* Exercise prompt *
Could you reproduce all of the data below word for word, with no changes?

[Scene geometry reasoning data]

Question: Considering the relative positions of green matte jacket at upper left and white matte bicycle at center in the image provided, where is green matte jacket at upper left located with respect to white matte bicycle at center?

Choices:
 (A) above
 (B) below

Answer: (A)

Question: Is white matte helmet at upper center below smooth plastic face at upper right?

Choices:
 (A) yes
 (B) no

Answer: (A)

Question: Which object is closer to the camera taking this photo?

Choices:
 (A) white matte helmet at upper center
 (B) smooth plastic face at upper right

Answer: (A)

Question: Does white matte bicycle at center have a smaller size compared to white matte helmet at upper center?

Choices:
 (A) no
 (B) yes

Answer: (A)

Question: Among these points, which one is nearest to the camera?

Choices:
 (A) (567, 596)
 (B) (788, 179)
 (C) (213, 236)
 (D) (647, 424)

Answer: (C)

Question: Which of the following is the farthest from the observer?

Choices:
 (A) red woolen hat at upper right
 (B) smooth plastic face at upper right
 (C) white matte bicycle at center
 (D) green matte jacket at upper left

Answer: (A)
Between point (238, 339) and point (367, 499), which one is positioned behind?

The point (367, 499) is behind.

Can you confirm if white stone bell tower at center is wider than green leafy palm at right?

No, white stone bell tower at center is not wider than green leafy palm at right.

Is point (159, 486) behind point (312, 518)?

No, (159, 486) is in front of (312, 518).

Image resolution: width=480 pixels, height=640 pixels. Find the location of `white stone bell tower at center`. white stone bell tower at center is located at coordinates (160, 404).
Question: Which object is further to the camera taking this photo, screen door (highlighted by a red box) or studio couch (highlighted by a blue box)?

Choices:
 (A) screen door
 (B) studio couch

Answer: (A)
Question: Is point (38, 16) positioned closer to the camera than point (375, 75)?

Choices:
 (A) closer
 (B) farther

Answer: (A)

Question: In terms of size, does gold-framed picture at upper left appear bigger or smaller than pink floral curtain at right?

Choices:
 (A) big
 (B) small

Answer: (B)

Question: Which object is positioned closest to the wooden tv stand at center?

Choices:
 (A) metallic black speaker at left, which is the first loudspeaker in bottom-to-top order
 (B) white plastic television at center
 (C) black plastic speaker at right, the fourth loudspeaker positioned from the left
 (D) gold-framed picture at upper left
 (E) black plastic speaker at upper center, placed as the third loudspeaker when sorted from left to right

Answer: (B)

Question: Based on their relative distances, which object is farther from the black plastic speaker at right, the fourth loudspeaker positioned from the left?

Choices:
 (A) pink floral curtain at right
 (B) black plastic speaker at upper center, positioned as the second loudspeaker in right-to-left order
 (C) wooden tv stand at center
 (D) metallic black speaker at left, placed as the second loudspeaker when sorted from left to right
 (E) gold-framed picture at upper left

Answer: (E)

* Solution for this task *
Question: Considering the relative positions of green matte jacket at upper left and white matte bicycle at center in the image provided, where is green matte jacket at upper left located with respect to white matte bicycle at center?

Choices:
 (A) above
 (B) below

Answer: (A)

Question: Is white matte helmet at upper center below smooth plastic face at upper right?

Choices:
 (A) yes
 (B) no

Answer: (A)

Question: Which object is closer to the camera taking this photo?

Choices:
 (A) white matte helmet at upper center
 (B) smooth plastic face at upper right

Answer: (A)

Question: Does white matte bicycle at center have a smaller size compared to white matte helmet at upper center?

Choices:
 (A) no
 (B) yes

Answer: (A)

Question: Among these points, which one is nearest to the camera?

Choices:
 (A) (567, 596)
 (B) (788, 179)
 (C) (213, 236)
 (D) (647, 424)

Answer: (C)

Question: Which of the following is the farthest from the observer?

Choices:
 (A) red woolen hat at upper right
 (B) smooth plastic face at upper right
 (C) white matte bicycle at center
 (D) green matte jacket at upper left

Answer: (A)
Between point (238, 339) and point (367, 499), which one is positioned behind?

The point (367, 499) is behind.

Can you confirm if white stone bell tower at center is wider than green leafy palm at right?

No, white stone bell tower at center is not wider than green leafy palm at right.

Is point (159, 486) behind point (312, 518)?

No, (159, 486) is in front of (312, 518).

Image resolution: width=480 pixels, height=640 pixels. Find the location of `white stone bell tower at center`. white stone bell tower at center is located at coordinates (160, 404).
Question: Which object is further to the camera taking this photo, screen door (highlighted by a red box) or studio couch (highlighted by a blue box)?

Choices:
 (A) screen door
 (B) studio couch

Answer: (A)
Question: Is point (38, 16) positioned closer to the camera than point (375, 75)?

Choices:
 (A) closer
 (B) farther

Answer: (A)

Question: In terms of size, does gold-framed picture at upper left appear bigger or smaller than pink floral curtain at right?

Choices:
 (A) big
 (B) small

Answer: (B)

Question: Which object is positioned closest to the wooden tv stand at center?

Choices:
 (A) metallic black speaker at left, which is the first loudspeaker in bottom-to-top order
 (B) white plastic television at center
 (C) black plastic speaker at right, the fourth loudspeaker positioned from the left
 (D) gold-framed picture at upper left
 (E) black plastic speaker at upper center, placed as the third loudspeaker when sorted from left to right

Answer: (B)

Question: Based on their relative distances, which object is farther from the black plastic speaker at right, the fourth loudspeaker positioned from the left?

Choices:
 (A) pink floral curtain at right
 (B) black plastic speaker at upper center, positioned as the second loudspeaker in right-to-left order
 (C) wooden tv stand at center
 (D) metallic black speaker at left, placed as the second loudspeaker when sorted from left to right
 (E) gold-framed picture at upper left

Answer: (E)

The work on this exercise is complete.